» Problem details
Find "white strawberry: 6 -> 4", then copy its line and every later line of the entries exactly through the end, leaving all pictures out.

* * * *

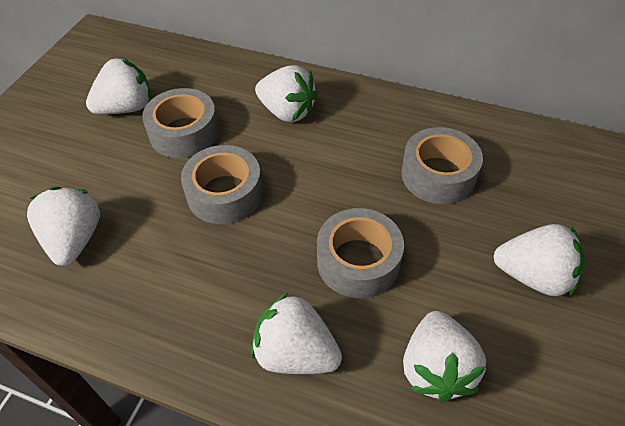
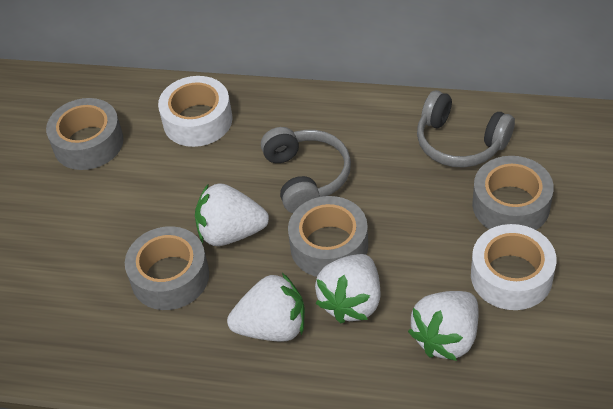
grey headphones: 0 -> 2
white strawberry: 6 -> 4
white tape: 0 -> 2

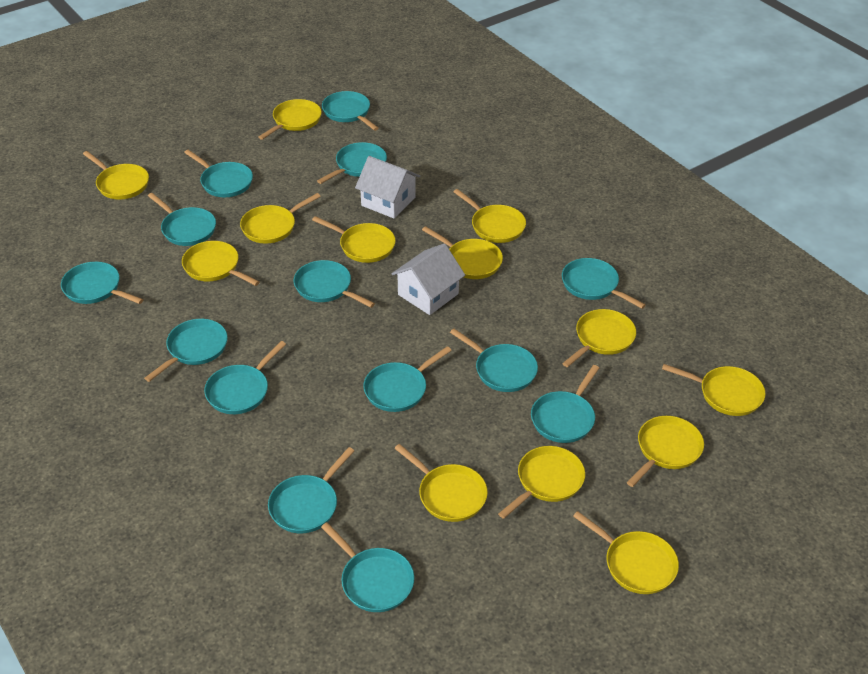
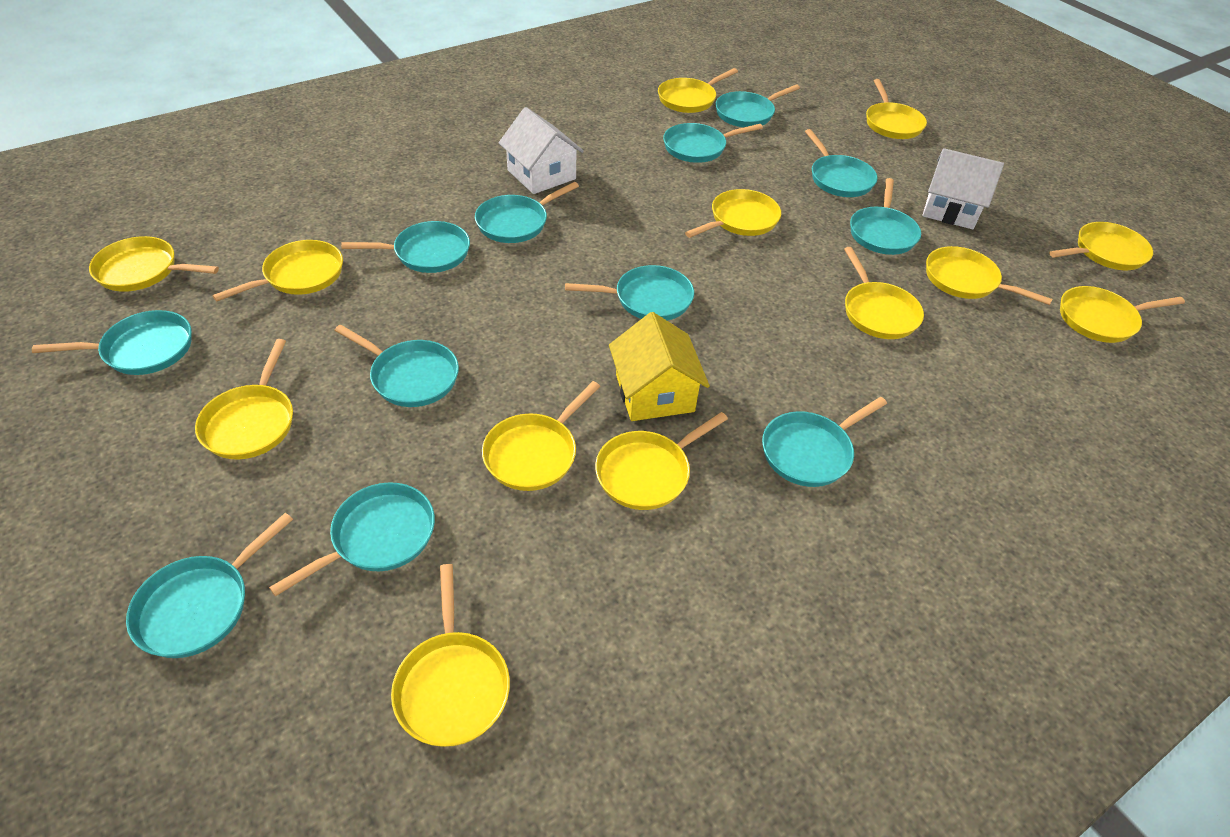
turquoise pan: 14 -> 12
yellow house: 0 -> 1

* * * *

» Exercise answer
white strawberry: 6 -> 4
white tape: 0 -> 2

turquoise pan: 14 -> 12
yellow house: 0 -> 1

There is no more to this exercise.